- Exercise brief
Your answer is one number, how many lines in the entries include "camera".

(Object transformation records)
_ _ _ _ _

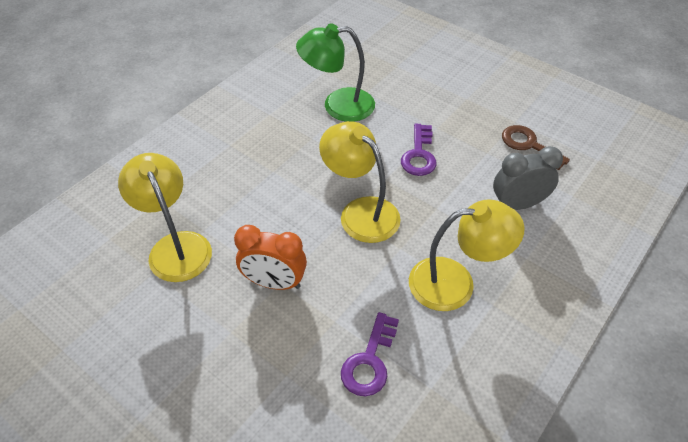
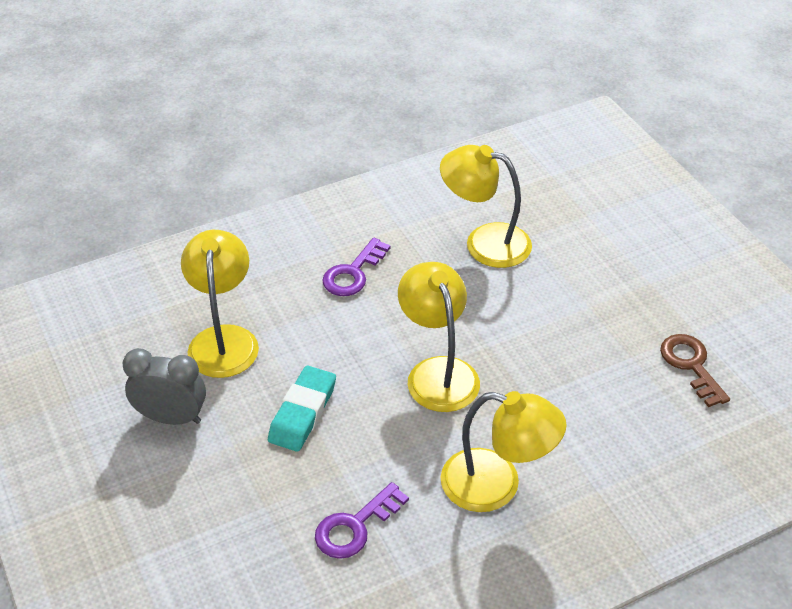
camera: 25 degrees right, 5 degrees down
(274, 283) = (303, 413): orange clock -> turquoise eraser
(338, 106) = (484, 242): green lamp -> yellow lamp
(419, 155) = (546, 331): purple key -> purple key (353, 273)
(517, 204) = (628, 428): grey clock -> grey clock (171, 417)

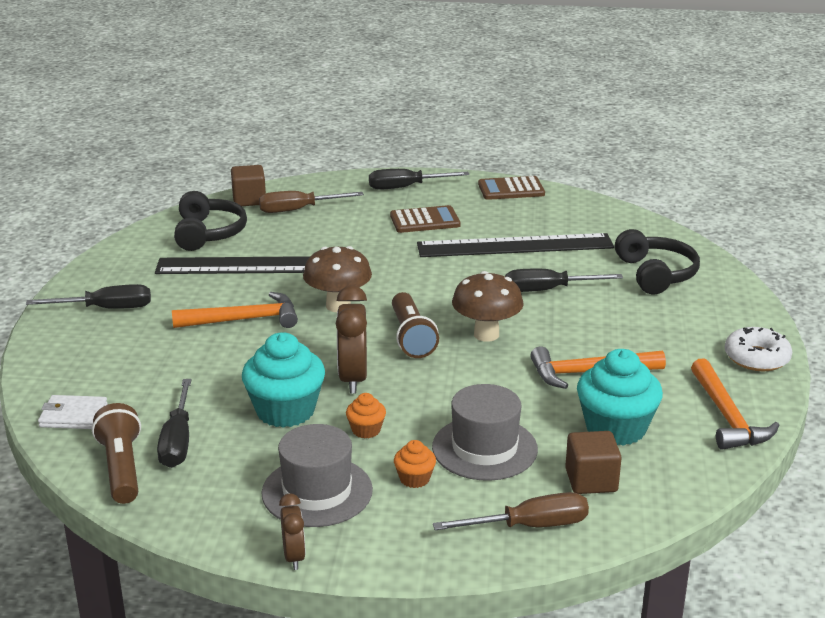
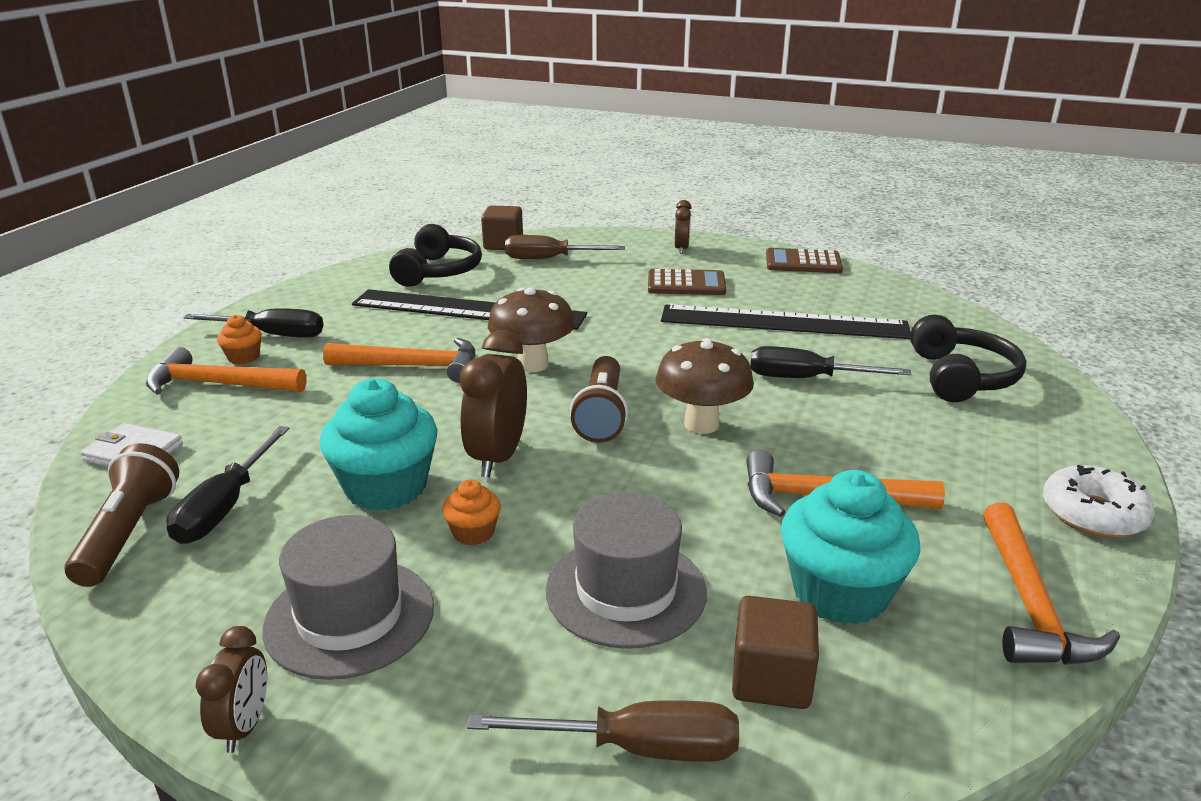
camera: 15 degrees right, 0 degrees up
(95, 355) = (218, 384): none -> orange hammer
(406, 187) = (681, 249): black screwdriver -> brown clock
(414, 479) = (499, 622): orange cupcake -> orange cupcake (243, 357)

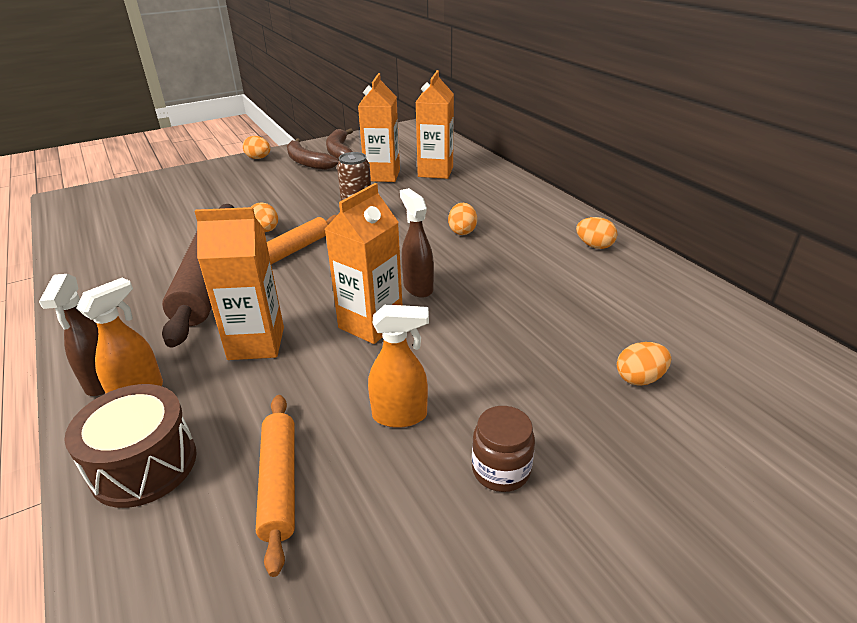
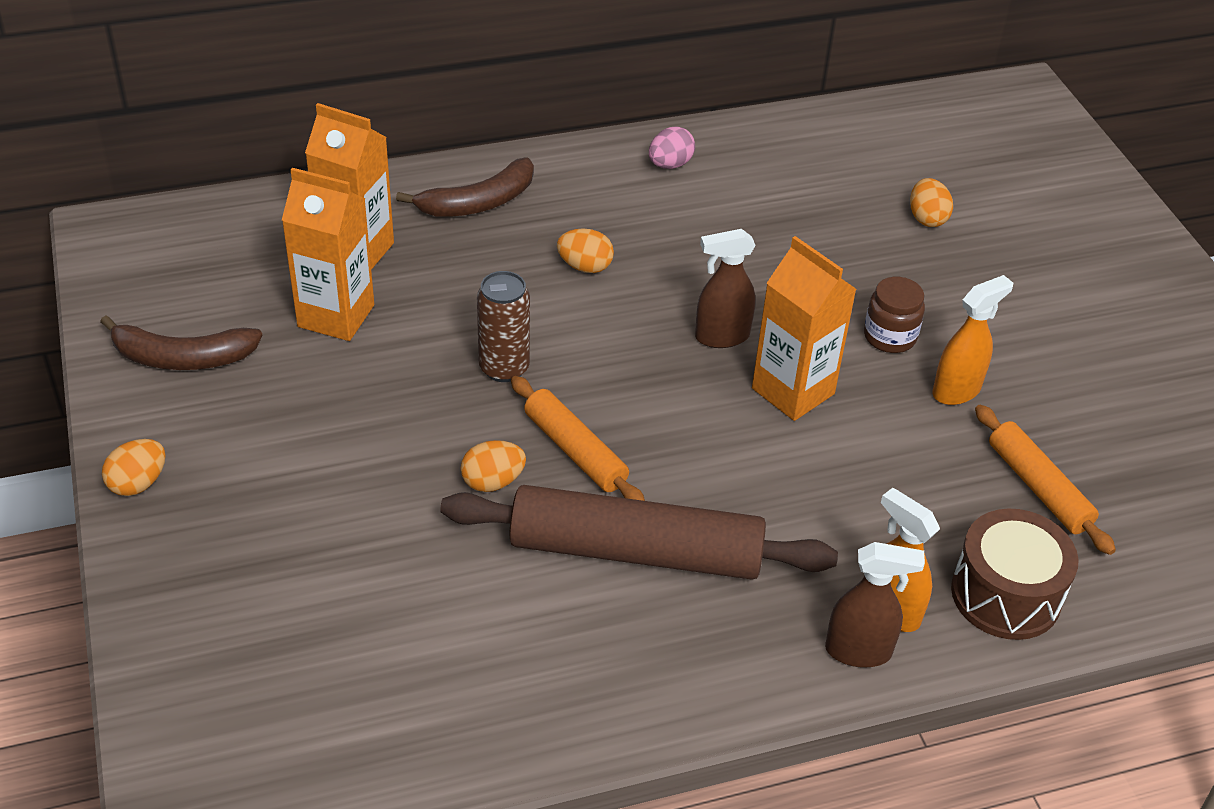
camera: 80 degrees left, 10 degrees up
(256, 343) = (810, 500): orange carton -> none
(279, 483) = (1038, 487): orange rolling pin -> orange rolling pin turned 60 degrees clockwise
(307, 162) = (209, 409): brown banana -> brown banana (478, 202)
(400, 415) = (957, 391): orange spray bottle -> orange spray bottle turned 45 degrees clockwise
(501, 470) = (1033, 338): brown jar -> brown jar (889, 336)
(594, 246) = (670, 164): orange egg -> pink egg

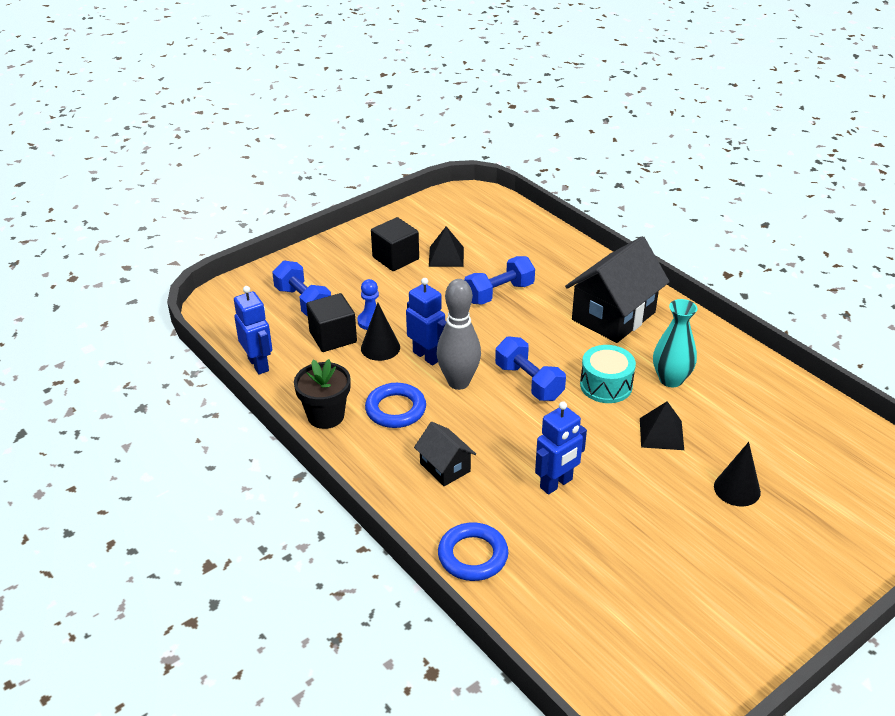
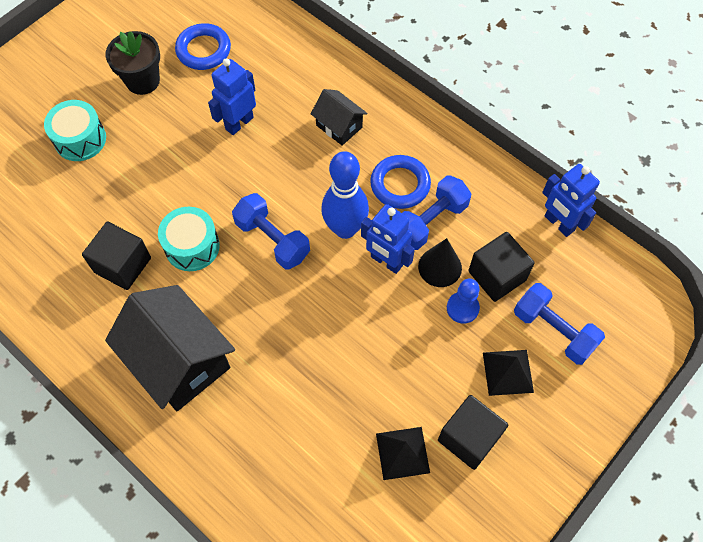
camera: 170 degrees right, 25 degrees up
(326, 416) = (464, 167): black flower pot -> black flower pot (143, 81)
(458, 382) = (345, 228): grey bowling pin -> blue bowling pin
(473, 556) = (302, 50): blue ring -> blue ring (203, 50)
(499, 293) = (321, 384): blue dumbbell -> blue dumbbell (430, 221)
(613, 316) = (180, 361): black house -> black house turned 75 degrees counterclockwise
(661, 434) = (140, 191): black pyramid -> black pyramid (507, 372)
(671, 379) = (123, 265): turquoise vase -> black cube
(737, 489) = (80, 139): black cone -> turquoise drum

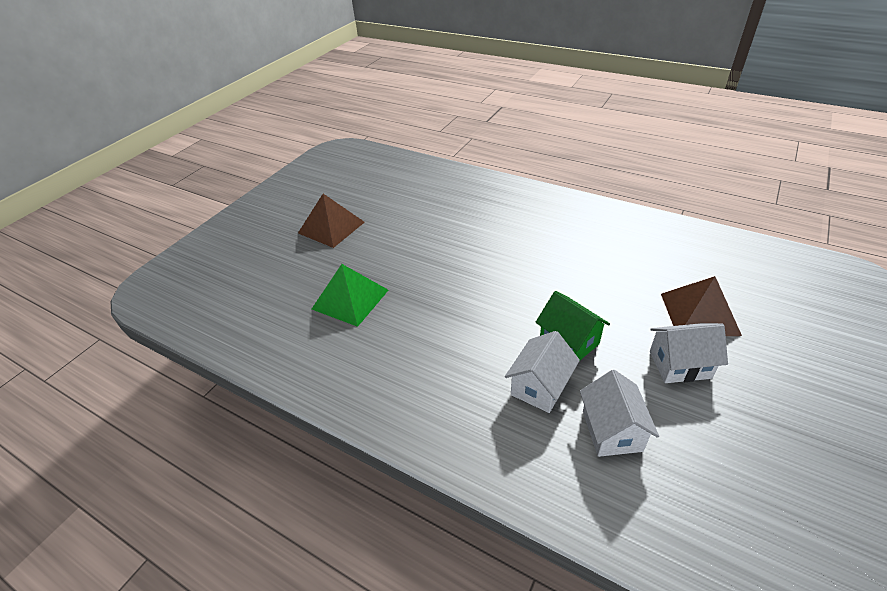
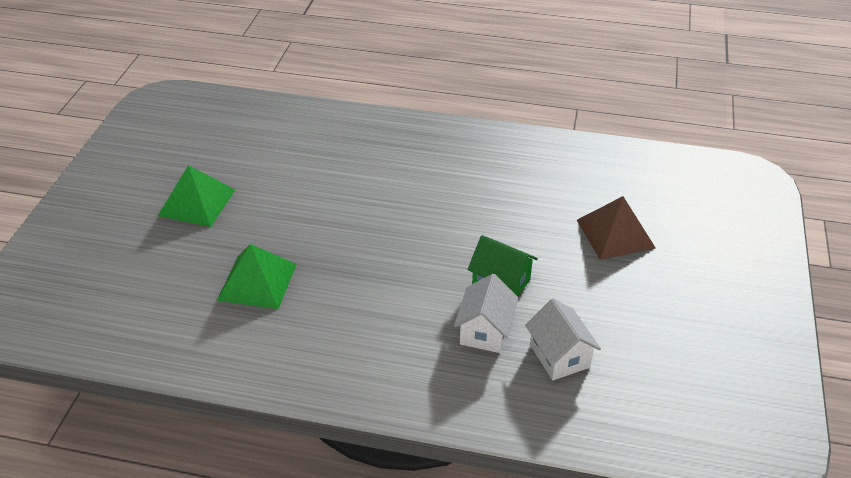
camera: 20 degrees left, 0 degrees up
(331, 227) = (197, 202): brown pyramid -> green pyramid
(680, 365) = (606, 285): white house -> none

_ _ _ _ _

- Answer
5